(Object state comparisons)

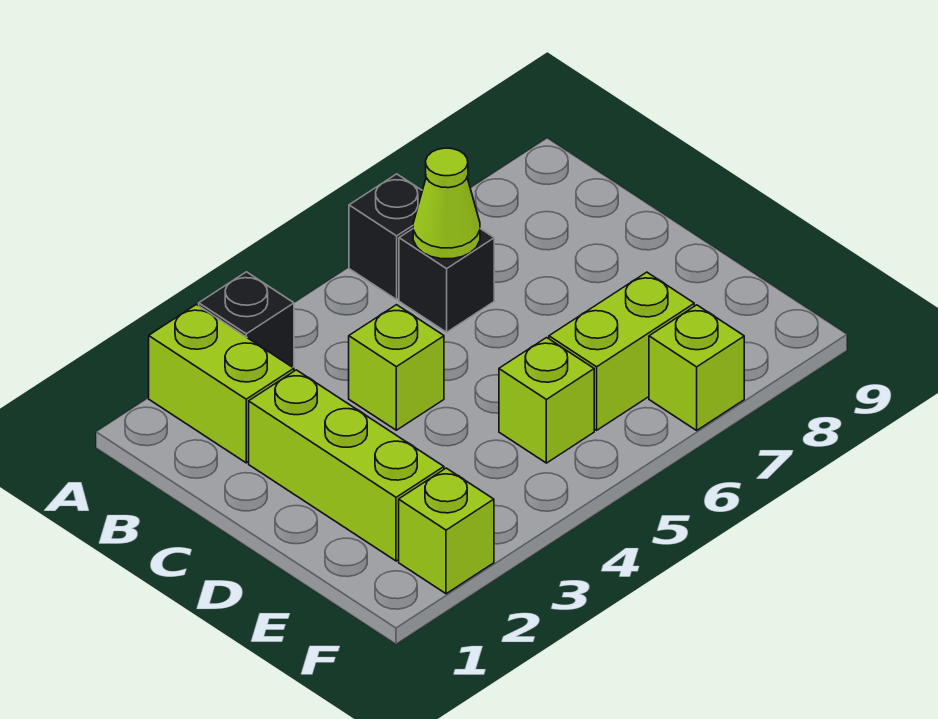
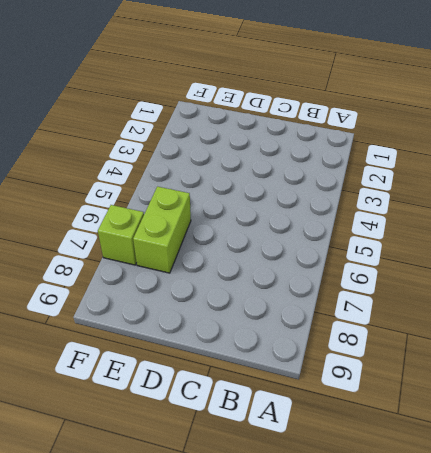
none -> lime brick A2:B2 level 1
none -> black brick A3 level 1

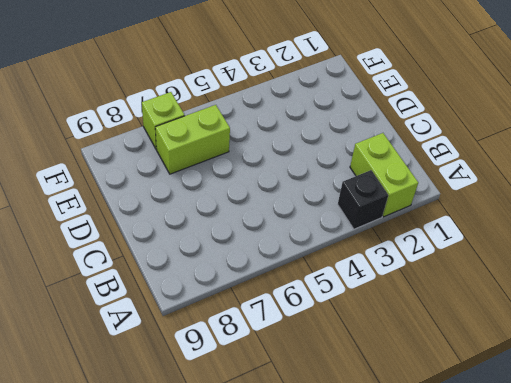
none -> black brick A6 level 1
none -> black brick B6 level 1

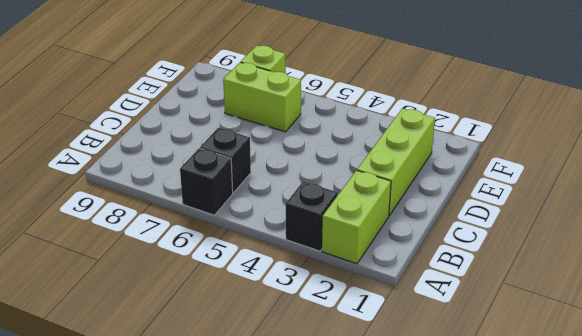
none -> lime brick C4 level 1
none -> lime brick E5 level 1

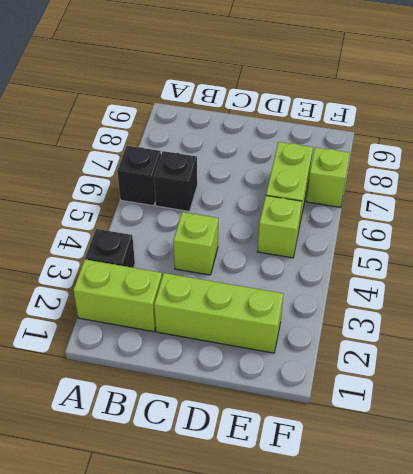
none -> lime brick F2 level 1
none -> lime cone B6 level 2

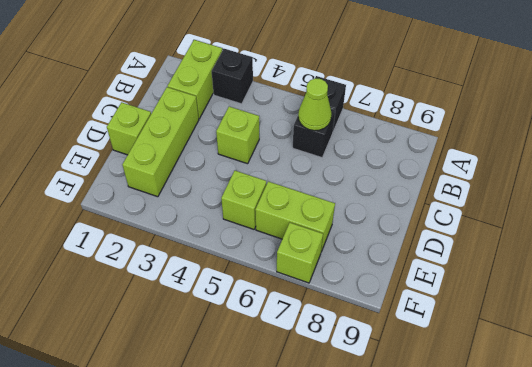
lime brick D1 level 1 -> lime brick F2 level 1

(TASK DETAILS):
Only the lines from the one that holds "none -> lime brick F2 level 1" through the end of the records above should be printed again, exactly as they are. Leave out the pictures.

(YOUR RESPONSE):
none -> lime brick F2 level 1
none -> lime cone B6 level 2

lime brick D1 level 1 -> lime brick F2 level 1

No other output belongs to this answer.